• [WORK REQUIRED]: Please write out the full listing beneath this line exactly, skipping its images.

• [DATA SHOWN]:
=-=-=-=-=

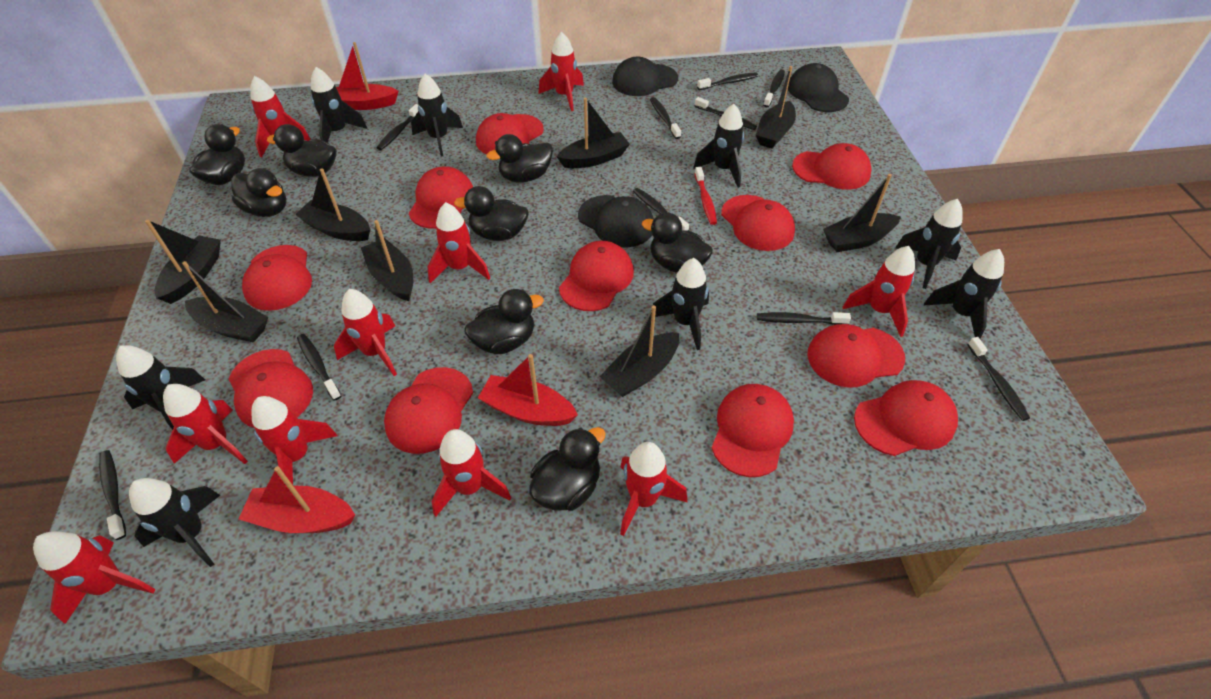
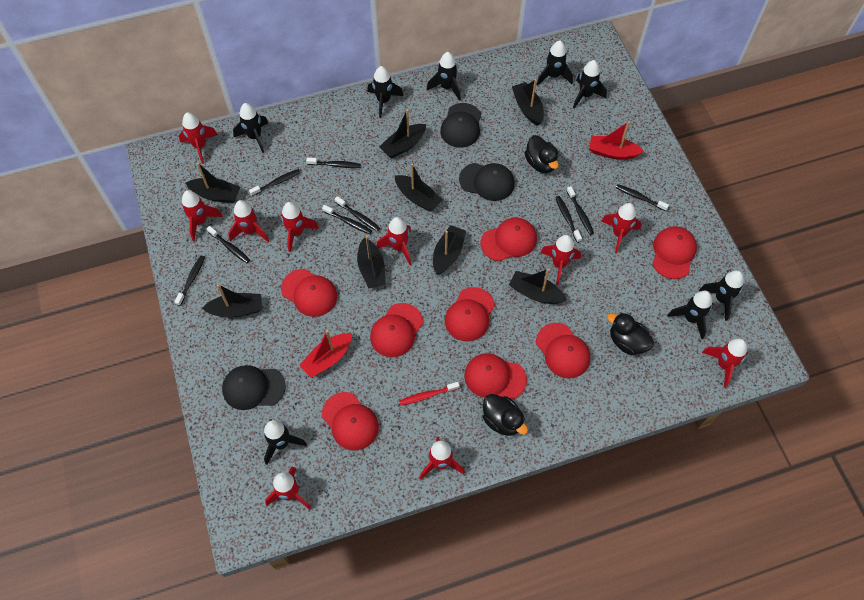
black duck: 8 -> 3
black toothbrush: 10 -> 9
red boat: 3 -> 2
red cap: 11 -> 8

=-=-=-=-=

• [ANSWER SPACE]:
black duck: 8 -> 3
black toothbrush: 10 -> 9
red boat: 3 -> 2
red cap: 11 -> 8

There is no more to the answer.